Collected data

- - - -

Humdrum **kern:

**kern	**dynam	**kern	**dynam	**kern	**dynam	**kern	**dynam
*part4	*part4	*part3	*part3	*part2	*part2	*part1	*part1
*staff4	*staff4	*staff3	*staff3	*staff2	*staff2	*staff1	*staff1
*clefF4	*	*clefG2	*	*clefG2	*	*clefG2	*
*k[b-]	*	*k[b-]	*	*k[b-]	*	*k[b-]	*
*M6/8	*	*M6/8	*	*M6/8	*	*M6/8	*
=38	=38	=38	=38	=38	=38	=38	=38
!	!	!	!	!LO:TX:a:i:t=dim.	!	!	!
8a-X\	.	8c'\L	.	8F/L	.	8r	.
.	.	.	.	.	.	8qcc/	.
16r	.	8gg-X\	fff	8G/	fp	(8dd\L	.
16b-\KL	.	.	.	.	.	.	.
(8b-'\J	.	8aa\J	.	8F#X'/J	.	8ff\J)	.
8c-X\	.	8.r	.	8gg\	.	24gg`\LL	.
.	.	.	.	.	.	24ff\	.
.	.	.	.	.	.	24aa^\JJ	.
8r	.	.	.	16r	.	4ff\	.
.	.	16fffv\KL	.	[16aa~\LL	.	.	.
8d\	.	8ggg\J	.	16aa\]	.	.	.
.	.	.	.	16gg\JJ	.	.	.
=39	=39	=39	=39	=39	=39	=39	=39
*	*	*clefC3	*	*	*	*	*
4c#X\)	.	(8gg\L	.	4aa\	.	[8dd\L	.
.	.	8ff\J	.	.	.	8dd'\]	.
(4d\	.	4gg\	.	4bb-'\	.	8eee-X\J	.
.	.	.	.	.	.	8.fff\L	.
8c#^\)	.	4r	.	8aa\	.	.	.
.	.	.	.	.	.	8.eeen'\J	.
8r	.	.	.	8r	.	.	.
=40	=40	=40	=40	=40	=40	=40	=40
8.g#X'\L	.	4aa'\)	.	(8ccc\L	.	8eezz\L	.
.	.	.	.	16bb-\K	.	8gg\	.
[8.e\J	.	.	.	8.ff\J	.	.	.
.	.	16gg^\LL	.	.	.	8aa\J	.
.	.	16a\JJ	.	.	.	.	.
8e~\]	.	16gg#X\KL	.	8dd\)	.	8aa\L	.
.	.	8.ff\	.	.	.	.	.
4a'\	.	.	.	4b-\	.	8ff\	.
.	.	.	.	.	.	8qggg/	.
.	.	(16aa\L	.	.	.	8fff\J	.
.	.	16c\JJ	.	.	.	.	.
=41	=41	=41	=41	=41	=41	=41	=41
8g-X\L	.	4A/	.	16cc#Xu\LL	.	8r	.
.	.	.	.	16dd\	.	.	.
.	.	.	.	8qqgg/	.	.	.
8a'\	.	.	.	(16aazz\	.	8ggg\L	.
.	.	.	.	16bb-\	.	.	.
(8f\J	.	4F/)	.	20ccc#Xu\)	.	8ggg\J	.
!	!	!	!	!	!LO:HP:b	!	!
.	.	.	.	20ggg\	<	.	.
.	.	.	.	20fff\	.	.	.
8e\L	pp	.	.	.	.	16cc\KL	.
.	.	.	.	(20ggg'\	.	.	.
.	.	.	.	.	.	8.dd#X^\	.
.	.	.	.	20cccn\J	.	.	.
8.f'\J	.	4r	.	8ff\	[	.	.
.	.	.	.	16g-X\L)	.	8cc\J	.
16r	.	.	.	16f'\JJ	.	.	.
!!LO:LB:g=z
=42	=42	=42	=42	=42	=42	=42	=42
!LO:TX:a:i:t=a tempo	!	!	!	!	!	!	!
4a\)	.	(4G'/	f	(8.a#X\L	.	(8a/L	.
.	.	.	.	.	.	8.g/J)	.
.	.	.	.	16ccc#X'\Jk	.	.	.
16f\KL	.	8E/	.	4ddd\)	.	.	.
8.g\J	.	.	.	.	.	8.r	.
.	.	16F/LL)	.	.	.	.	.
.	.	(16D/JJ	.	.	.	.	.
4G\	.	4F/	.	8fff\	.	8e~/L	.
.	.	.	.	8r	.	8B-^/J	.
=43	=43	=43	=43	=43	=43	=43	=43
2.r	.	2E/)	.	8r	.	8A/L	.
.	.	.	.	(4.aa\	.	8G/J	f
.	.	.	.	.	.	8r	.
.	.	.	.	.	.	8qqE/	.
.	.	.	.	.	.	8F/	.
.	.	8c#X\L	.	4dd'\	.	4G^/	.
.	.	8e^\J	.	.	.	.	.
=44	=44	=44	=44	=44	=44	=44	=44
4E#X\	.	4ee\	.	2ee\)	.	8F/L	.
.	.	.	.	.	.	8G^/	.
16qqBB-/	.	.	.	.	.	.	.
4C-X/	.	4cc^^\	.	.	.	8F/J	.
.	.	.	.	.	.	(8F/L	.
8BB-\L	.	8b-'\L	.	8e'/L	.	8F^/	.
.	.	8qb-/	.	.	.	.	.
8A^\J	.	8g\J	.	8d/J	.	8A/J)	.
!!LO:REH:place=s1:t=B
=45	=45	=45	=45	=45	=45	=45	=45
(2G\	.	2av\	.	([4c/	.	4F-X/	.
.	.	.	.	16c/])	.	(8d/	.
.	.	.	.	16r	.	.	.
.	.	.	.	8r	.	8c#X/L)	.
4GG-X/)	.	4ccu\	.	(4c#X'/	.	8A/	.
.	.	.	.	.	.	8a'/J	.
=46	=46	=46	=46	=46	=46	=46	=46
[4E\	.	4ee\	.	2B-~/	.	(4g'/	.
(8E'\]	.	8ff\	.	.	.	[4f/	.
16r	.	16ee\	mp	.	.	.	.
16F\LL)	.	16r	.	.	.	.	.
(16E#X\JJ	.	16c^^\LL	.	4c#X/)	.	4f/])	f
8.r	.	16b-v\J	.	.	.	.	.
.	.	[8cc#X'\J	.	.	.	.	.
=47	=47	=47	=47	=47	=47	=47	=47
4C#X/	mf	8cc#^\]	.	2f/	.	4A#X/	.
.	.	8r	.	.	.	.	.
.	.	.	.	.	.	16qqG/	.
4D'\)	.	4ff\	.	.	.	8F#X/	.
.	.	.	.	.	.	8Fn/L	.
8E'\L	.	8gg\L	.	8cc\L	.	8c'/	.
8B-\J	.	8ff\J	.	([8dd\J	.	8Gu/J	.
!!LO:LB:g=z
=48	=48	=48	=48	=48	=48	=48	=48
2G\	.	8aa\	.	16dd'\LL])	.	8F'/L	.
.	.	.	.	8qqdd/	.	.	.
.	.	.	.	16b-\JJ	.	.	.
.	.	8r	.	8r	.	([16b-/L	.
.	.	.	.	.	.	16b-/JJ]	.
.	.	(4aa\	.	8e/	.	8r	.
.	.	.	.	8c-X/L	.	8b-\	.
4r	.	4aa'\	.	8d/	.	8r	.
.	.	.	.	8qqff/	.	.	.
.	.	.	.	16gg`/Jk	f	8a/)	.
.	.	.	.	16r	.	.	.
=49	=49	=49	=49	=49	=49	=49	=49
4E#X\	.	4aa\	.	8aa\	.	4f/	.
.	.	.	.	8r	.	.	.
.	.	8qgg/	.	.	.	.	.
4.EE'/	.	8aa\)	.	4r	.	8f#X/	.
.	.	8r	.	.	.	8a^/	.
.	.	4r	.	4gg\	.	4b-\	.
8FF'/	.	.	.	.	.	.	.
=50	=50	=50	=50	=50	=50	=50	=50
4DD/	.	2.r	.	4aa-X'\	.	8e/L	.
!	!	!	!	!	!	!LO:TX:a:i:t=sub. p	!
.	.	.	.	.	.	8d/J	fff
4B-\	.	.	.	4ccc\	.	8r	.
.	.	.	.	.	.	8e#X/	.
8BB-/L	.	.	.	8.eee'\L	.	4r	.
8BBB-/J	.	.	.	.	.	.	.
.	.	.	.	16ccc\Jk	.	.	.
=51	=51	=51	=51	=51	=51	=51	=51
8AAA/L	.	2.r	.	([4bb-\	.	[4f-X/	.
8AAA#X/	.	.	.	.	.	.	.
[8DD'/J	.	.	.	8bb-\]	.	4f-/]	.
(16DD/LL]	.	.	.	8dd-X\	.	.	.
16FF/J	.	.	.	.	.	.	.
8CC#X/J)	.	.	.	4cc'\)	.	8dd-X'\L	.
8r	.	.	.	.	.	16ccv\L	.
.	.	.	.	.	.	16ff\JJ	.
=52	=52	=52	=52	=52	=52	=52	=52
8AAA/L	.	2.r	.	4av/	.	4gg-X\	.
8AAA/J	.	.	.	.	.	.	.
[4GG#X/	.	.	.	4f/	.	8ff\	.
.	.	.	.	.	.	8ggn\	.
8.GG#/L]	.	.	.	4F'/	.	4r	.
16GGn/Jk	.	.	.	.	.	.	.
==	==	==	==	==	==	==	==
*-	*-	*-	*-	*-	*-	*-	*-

- - - -

How many of the lines above contain the string "kern"? Case matters; give only the number.

2